→ WHAT TO WORK ON: Update the records from the line with "coordinates (453, 377)." to the line with "This screenshot has width=960, height=540. What" by changing every "doughnut" to "bagel", leaving everything else as it is.

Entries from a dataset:
************
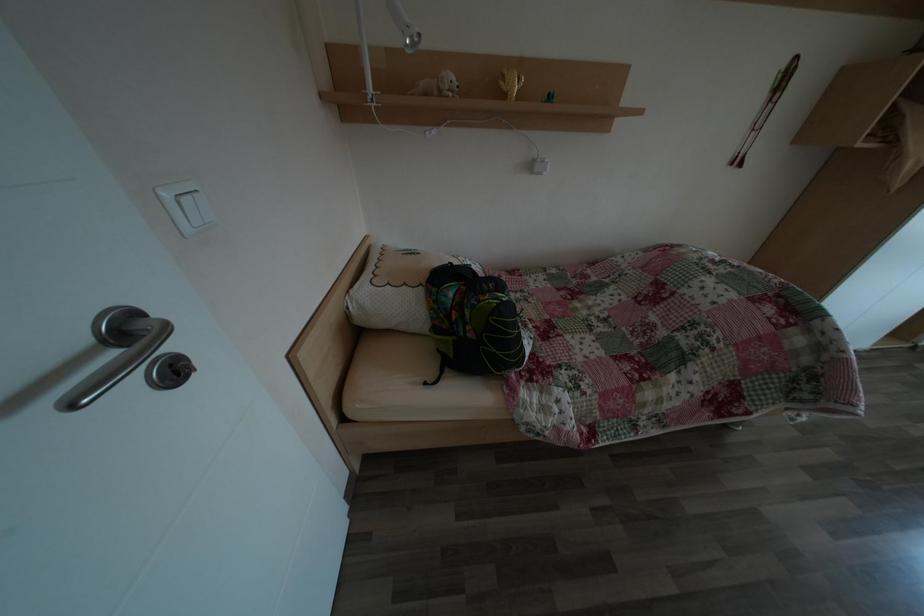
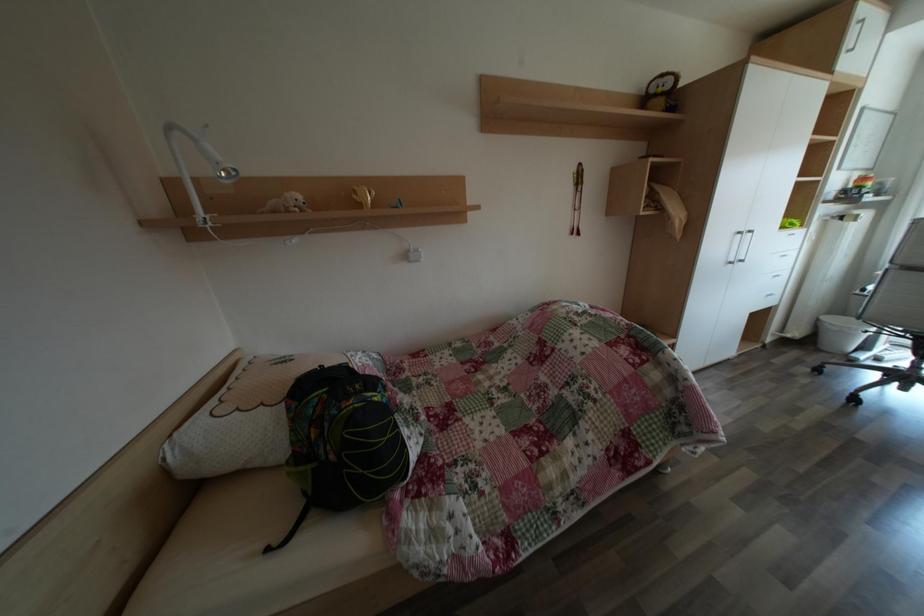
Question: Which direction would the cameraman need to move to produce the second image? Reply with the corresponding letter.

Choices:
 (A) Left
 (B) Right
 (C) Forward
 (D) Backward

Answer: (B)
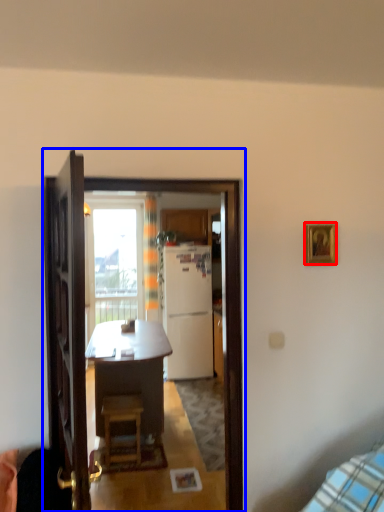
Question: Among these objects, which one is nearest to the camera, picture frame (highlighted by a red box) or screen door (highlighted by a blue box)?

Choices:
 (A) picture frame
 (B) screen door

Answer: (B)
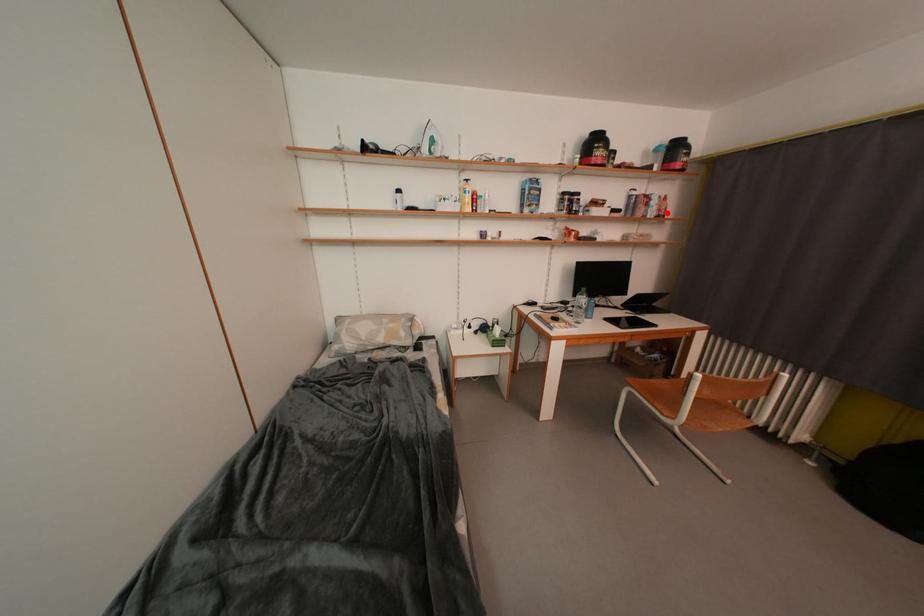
************
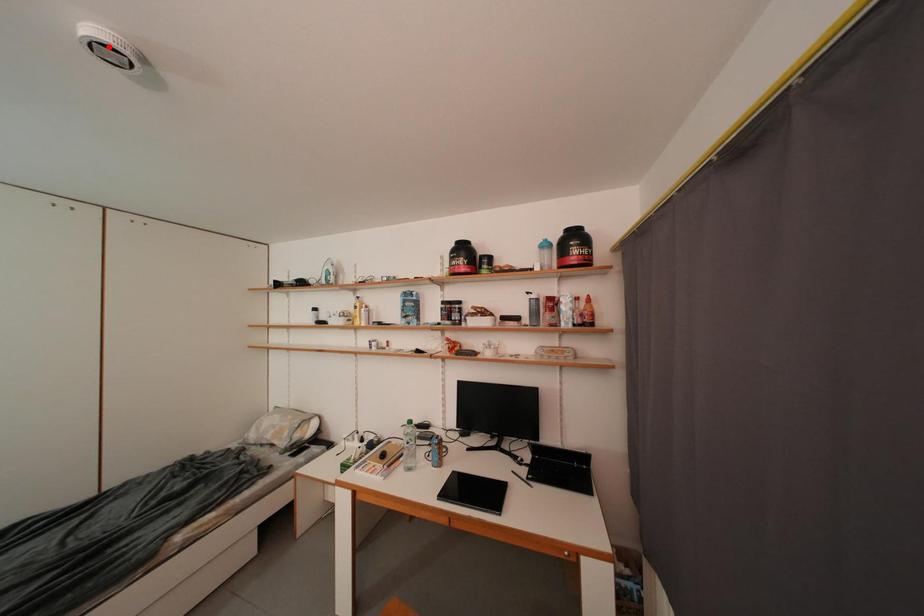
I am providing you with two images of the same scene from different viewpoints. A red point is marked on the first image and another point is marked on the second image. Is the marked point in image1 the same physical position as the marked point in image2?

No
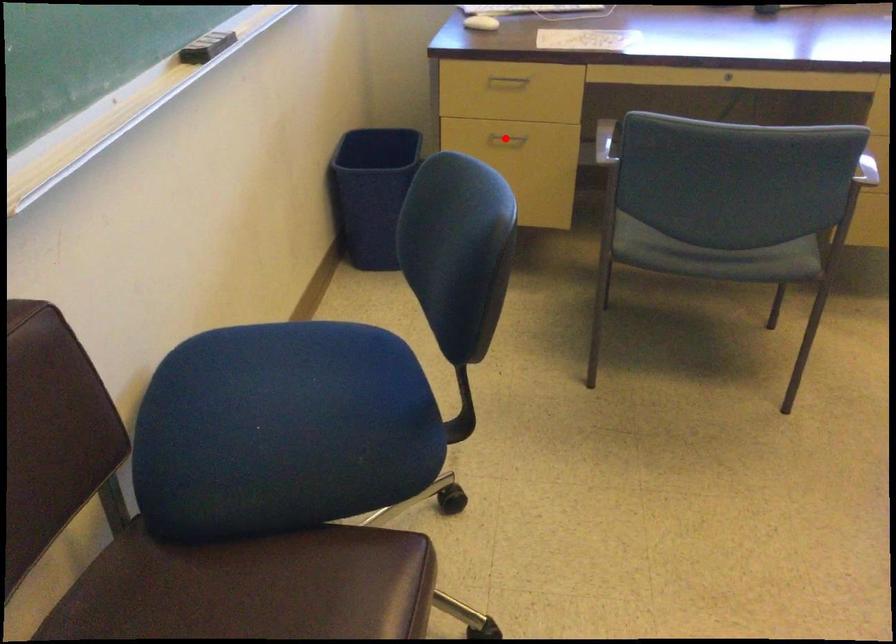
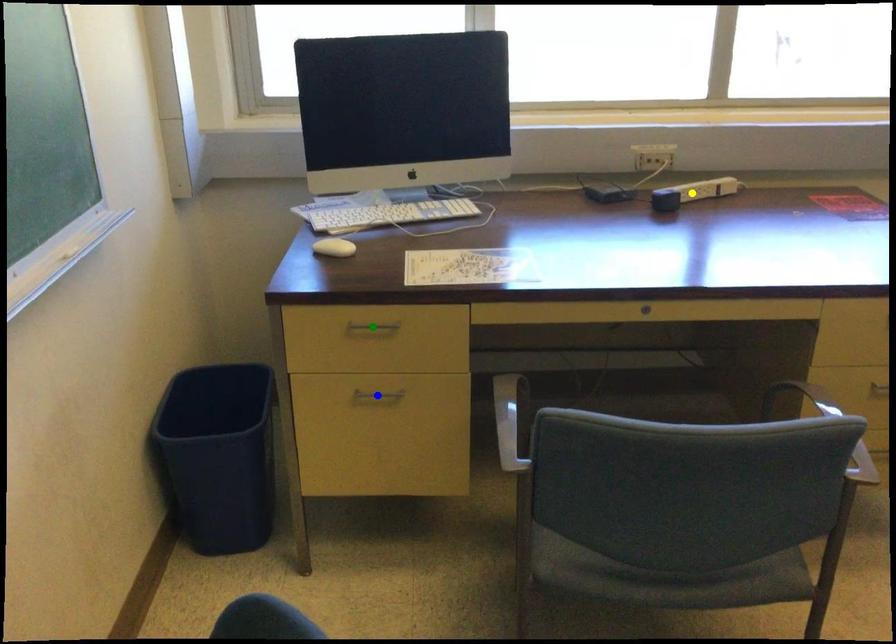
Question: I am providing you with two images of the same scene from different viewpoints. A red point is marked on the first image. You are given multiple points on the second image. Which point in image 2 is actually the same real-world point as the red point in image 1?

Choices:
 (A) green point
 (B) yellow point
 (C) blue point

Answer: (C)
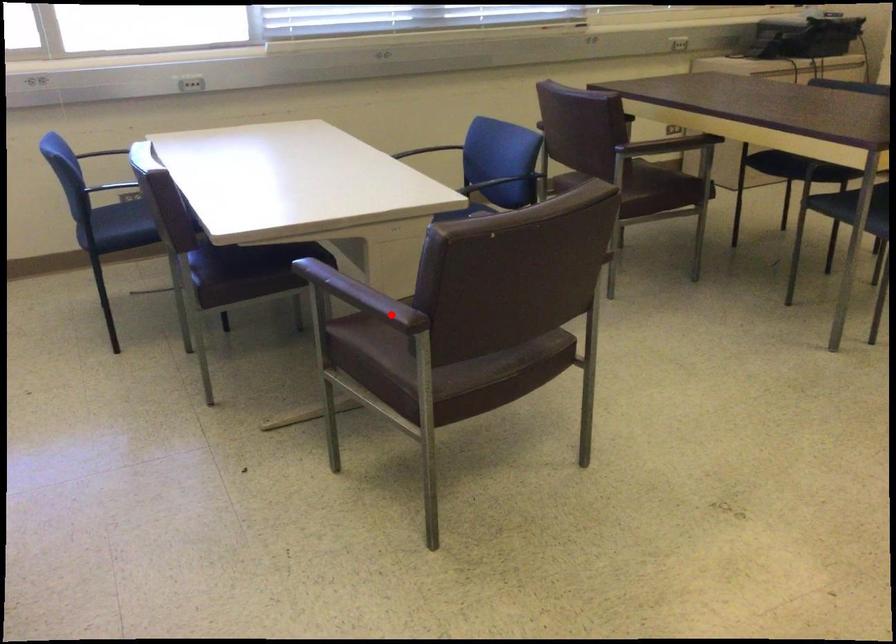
************
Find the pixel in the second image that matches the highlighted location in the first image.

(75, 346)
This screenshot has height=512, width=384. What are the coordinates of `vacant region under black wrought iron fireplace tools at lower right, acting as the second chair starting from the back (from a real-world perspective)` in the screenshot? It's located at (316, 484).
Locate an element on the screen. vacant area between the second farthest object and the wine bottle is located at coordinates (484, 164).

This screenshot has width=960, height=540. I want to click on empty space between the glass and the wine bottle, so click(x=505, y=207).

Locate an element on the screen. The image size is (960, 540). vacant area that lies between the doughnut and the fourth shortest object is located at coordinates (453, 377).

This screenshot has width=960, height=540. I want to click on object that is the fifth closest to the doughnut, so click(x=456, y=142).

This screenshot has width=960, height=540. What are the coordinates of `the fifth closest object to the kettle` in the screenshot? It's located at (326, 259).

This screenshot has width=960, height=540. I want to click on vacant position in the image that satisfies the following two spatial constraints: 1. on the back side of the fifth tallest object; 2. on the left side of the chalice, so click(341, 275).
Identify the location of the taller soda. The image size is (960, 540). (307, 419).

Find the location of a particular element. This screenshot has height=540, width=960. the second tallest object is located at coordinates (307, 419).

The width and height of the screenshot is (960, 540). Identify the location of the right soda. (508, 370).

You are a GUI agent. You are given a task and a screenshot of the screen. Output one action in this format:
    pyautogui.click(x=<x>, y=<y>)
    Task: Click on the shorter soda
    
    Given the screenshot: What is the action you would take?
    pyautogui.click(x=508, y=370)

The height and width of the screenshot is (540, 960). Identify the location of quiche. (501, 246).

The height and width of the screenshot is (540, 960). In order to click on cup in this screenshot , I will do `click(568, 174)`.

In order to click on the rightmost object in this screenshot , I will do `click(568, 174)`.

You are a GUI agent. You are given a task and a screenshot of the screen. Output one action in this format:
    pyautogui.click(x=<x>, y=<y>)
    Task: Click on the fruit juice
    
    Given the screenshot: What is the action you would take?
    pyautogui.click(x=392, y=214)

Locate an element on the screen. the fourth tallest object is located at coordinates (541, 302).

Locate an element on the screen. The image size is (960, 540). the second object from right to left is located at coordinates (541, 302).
************
→ REPLY:
Locate an element on the screen. The image size is (960, 540). vacant area that lies between the bagel and the fourth shortest object is located at coordinates (453, 377).

This screenshot has width=960, height=540. I want to click on object that is the fifth closest to the bagel, so click(x=456, y=142).

This screenshot has width=960, height=540. What are the coordinates of `the fifth closest object to the kettle` in the screenshot? It's located at (326, 259).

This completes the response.